• [What you are asked to do] Only the lines below, from the one with "blue eraser: 4 -> 3" through the one with "orange cap: 0 -> 1", are to be written out, exactly.

• [Data supplied]
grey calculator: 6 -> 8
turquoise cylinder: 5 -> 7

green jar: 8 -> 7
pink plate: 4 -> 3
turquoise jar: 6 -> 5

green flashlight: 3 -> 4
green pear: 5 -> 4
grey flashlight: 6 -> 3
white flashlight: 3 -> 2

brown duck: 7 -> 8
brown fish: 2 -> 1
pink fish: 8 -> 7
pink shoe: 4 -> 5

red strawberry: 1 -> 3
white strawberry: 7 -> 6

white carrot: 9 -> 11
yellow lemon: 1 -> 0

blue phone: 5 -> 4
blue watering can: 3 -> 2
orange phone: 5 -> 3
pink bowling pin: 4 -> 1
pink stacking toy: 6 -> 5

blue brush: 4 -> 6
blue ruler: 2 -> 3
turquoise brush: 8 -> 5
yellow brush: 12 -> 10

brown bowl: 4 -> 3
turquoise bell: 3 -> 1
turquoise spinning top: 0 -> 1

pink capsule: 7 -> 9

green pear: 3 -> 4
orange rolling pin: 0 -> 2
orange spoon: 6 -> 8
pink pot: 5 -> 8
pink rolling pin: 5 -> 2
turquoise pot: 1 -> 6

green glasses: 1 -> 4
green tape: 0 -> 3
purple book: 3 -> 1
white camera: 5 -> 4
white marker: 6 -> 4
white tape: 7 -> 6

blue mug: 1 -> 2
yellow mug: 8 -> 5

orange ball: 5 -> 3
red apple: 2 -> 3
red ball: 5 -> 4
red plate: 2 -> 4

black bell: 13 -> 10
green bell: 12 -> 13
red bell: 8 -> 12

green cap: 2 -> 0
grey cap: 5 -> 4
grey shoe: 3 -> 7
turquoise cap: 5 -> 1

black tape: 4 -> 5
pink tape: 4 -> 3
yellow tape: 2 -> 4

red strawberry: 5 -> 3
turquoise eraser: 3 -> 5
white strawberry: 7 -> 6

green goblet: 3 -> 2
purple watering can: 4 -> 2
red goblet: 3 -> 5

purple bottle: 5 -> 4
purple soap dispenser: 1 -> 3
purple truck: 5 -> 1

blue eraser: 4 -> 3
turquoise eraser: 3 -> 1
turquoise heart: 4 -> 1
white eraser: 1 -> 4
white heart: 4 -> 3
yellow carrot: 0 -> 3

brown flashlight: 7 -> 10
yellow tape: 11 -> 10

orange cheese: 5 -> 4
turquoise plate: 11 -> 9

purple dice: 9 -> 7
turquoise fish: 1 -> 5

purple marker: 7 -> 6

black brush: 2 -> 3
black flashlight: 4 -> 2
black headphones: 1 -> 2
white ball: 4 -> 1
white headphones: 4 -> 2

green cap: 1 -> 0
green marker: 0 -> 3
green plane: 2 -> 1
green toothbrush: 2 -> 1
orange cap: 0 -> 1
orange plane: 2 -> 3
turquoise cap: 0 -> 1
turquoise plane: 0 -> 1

• [Exercise response]
blue eraser: 4 -> 3
turquoise eraser: 3 -> 1
turquoise heart: 4 -> 1
white eraser: 1 -> 4
white heart: 4 -> 3
yellow carrot: 0 -> 3

brown flashlight: 7 -> 10
yellow tape: 11 -> 10

orange cheese: 5 -> 4
turquoise plate: 11 -> 9

purple dice: 9 -> 7
turquoise fish: 1 -> 5

purple marker: 7 -> 6

black brush: 2 -> 3
black flashlight: 4 -> 2
black headphones: 1 -> 2
white ball: 4 -> 1
white headphones: 4 -> 2

green cap: 1 -> 0
green marker: 0 -> 3
green plane: 2 -> 1
green toothbrush: 2 -> 1
orange cap: 0 -> 1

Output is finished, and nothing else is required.